**Material supplied:**
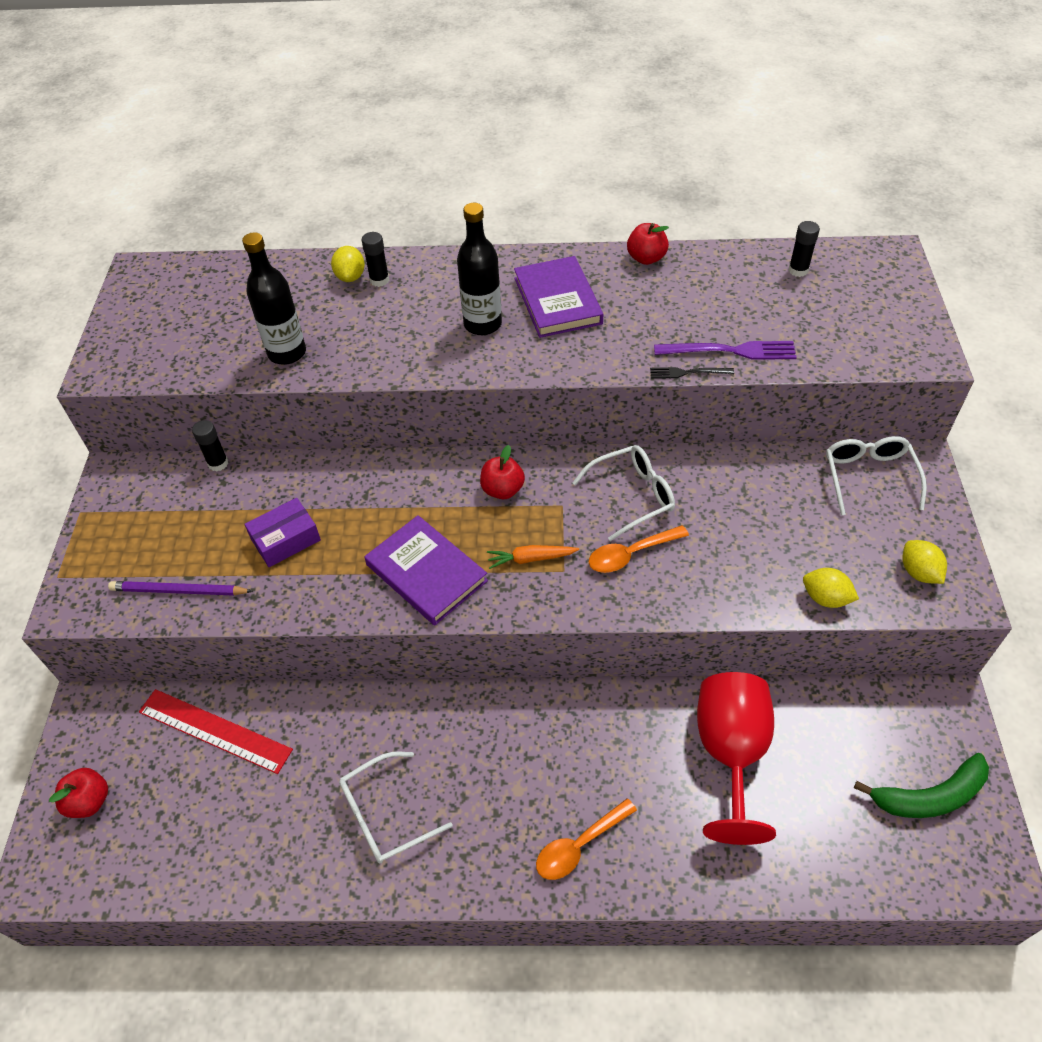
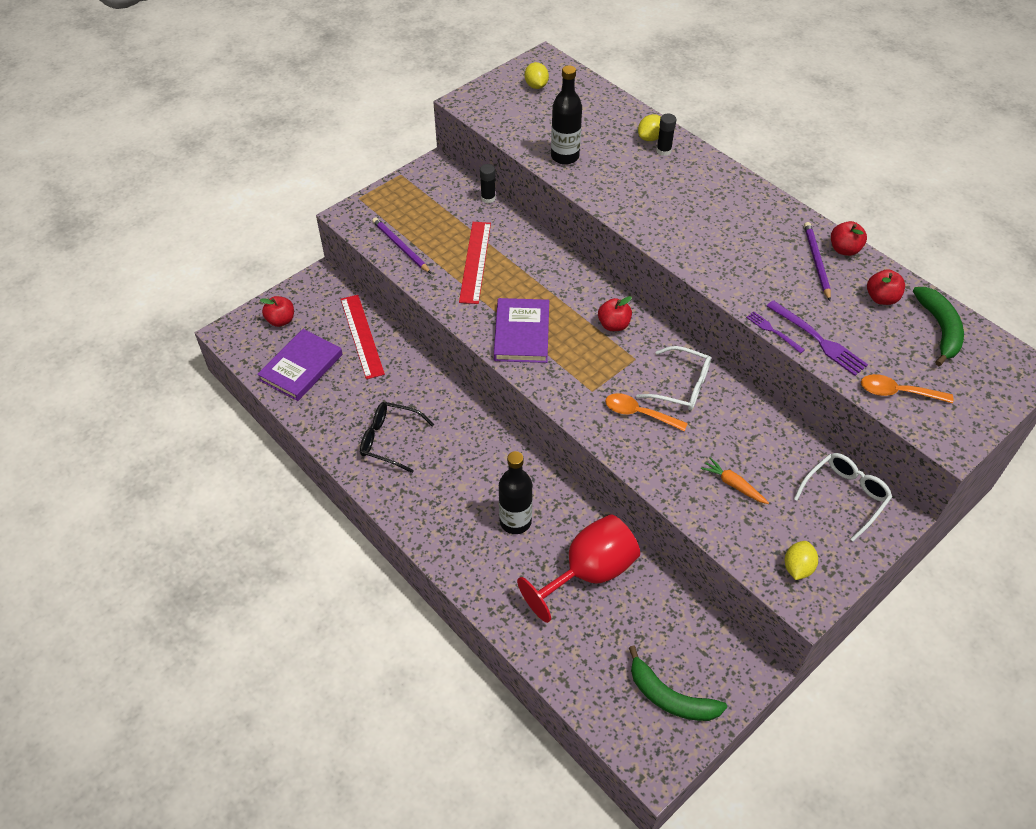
camera: 45 degrees right, 0 degrees up
purple box [244,498,321,567] -> red ruler [459,222,491,304]
white glasses [339,752,453,863] -> black glasses [360,402,434,473]
black bottle [457,203,502,335] -> black bottle moved to [499,451,532,534]
orange carrot [487,545,579,569] -> orange carrot moved to [701,457,769,504]
purple book [514,256,603,338] -> purple book moved to [257,329,342,401]
orange spoon [536,798,637,880] -> orange spoon moved to [861,374,953,404]
black fork [650,367,734,379] -> purple fork [746,311,805,354]
black glue stick [788,221,820,277] -> green banana [913,287,964,366]
yellow lemon [803,568,859,608] -> yellow lemon moved to [525,62,549,89]
none -> purple pencil [804,222,831,301]
none -> red apple [867,269,905,305]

**What the exercise asks:** Where a line in the data contains the string "none", add it to your count, and give only the final number.

**Solution to the exercise:** 2